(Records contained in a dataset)
● ● ● ● ●
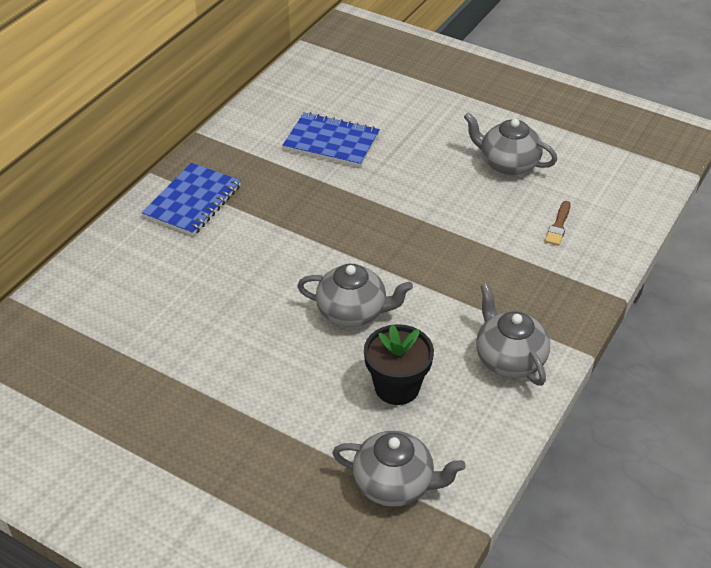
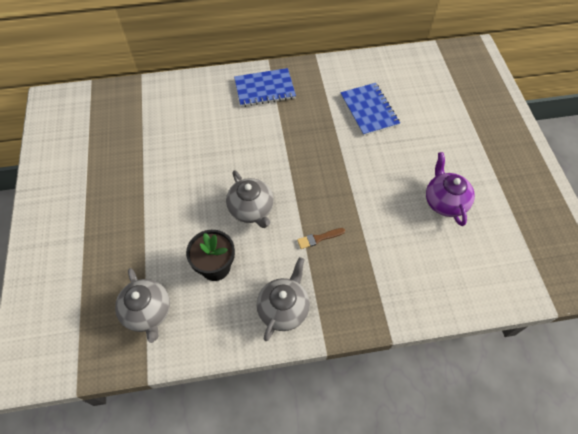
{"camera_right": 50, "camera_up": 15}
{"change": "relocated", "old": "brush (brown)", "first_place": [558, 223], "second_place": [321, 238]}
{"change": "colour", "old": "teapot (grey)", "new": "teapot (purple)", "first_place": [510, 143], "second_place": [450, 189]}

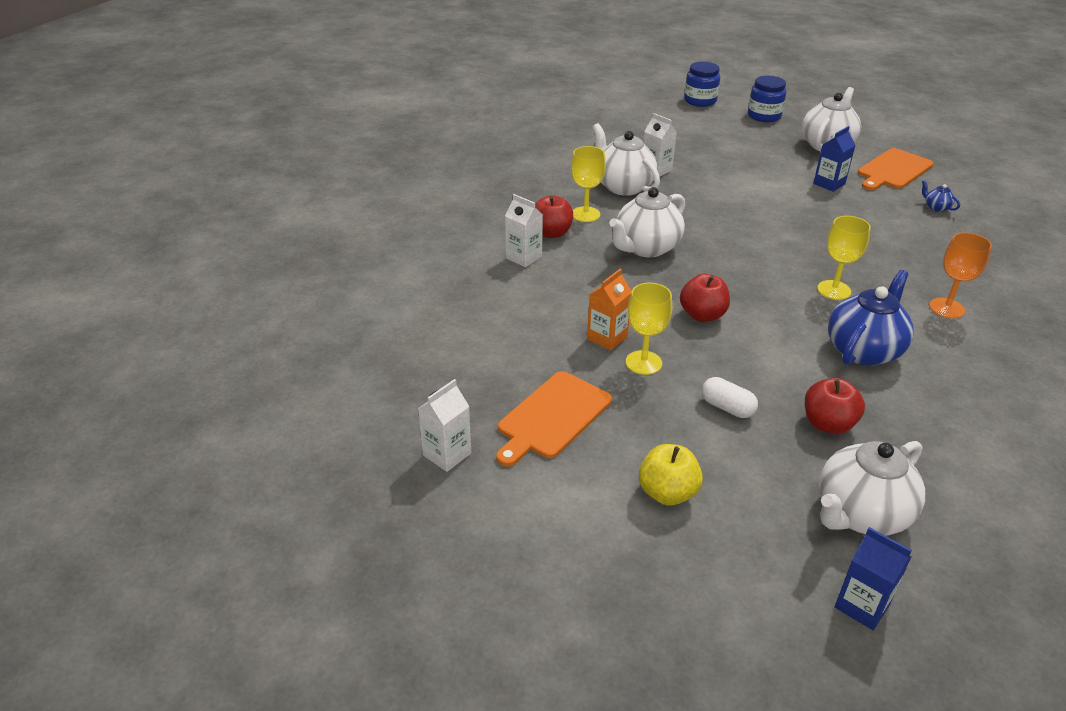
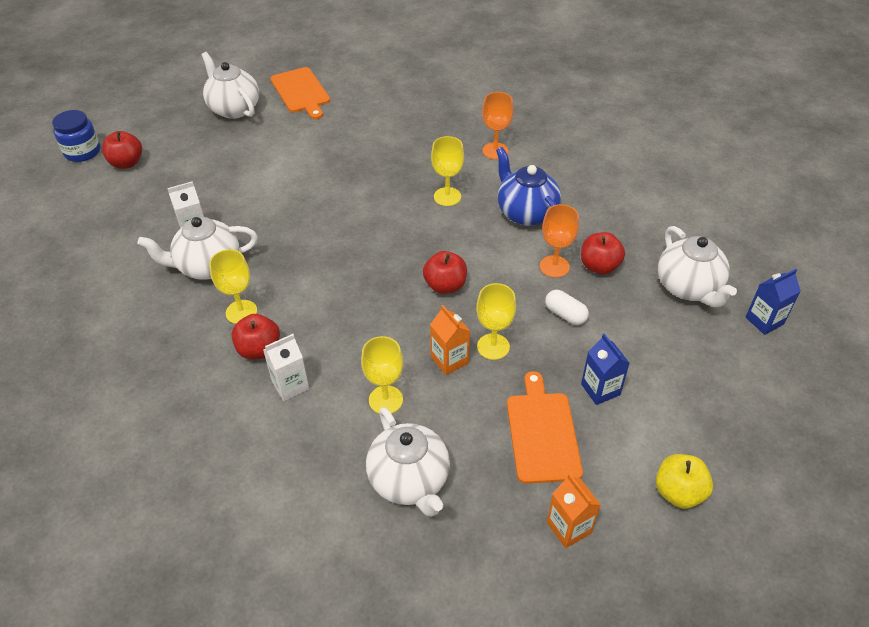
{"camera_right": -70, "camera_up": 10}
{"change": "missing", "old": "jar (blue)", "first_place": [767, 99]}
{"change": "missing", "old": "teapot (blue)", "first_place": [941, 196]}
{"change": "appeared", "new": "apple (red)", "second_place": [122, 150]}
{"change": "appeared", "new": "goblet (yellow)", "second_place": [382, 375]}
{"change": "appeared", "new": "goblet (orange)", "second_place": [559, 241]}
{"change": "relocated", "old": "teapot (white)", "first_place": [647, 222], "second_place": [408, 462]}
{"change": "relocated", "old": "apple (yellow)", "first_place": [671, 475], "second_place": [684, 481]}
{"change": "relocated", "old": "carton (blue)", "first_place": [834, 159], "second_place": [605, 369]}
{"change": "colour", "old": "carton (white)", "new": "carton (orange)", "first_place": [444, 425], "second_place": [574, 511]}
{"change": "spun", "old": "cutting board (orange)", "first_place": [554, 418], "second_place": [545, 427], "degrees": -150}
{"change": "spun", "old": "capsule (white)", "first_place": [730, 397], "second_place": [567, 307], "degrees": 75}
● ● ● ● ●
• Task to carry out
Copy out every line above where "yellow" is present.

• Answer section
{"change": "appeared", "new": "goblet (yellow)", "second_place": [382, 375]}
{"change": "relocated", "old": "apple (yellow)", "first_place": [671, 475], "second_place": [684, 481]}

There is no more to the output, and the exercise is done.